**REQUIRED WORK**: Output exactly, with nothing added, the entries from the first line through the line with "ash-grey torus (447,73)".

START DATA PROVIDED

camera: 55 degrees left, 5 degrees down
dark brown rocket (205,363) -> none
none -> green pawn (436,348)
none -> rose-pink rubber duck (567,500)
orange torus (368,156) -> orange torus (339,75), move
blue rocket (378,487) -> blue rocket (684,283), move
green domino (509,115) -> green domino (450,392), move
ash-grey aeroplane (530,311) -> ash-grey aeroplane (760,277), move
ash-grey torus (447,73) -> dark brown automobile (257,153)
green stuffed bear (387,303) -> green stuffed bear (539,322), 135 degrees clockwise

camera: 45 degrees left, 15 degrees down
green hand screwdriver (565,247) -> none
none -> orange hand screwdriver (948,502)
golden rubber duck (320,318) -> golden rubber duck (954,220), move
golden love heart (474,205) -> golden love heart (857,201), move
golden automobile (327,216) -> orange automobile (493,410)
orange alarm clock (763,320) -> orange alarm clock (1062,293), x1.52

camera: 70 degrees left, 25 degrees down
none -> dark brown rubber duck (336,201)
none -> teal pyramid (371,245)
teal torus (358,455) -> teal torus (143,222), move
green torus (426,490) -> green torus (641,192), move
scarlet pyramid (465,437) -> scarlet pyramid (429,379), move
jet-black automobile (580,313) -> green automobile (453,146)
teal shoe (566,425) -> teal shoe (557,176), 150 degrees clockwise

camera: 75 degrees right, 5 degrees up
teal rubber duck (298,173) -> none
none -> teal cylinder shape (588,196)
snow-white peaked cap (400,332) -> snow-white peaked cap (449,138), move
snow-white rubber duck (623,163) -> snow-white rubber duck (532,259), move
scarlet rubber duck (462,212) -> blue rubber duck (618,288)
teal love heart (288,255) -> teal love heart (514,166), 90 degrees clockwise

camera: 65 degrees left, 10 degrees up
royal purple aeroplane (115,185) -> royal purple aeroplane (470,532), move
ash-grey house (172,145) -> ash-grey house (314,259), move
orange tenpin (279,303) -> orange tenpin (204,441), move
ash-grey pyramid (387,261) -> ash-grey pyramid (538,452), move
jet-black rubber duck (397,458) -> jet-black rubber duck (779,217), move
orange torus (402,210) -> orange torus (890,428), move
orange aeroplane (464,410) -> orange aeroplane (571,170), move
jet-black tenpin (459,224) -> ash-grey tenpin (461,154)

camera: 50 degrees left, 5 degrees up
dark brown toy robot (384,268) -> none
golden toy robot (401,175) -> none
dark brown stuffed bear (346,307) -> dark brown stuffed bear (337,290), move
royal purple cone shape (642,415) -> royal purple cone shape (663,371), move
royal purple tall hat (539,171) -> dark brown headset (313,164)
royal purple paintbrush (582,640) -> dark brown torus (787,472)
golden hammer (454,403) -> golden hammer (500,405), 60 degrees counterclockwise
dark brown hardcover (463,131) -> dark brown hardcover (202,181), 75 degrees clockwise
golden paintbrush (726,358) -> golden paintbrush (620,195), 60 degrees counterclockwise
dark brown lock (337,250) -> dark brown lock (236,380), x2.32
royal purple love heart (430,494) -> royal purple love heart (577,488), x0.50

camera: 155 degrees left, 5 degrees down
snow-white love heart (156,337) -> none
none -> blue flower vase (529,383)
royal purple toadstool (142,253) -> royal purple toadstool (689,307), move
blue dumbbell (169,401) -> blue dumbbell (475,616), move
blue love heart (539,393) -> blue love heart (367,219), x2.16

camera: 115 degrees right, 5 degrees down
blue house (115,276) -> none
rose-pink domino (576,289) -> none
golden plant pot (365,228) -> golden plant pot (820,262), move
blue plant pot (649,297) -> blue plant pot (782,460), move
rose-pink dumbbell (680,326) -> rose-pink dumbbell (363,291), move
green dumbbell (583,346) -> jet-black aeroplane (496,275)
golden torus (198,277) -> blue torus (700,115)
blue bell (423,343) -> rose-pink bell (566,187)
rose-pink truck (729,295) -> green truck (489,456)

END DATA PROVIDED

**RESULT FOR THIS EXERCISE**:
camera: 55 degrees left, 5 degrees down
dark brown rocket (205,363) -> none
none -> green pawn (436,348)
none -> rose-pink rubber duck (567,500)
orange torus (368,156) -> orange torus (339,75), move
blue rocket (378,487) -> blue rocket (684,283), move
green domino (509,115) -> green domino (450,392), move
ash-grey aeroplane (530,311) -> ash-grey aeroplane (760,277), move
ash-grey torus (447,73) -> dark brown automobile (257,153)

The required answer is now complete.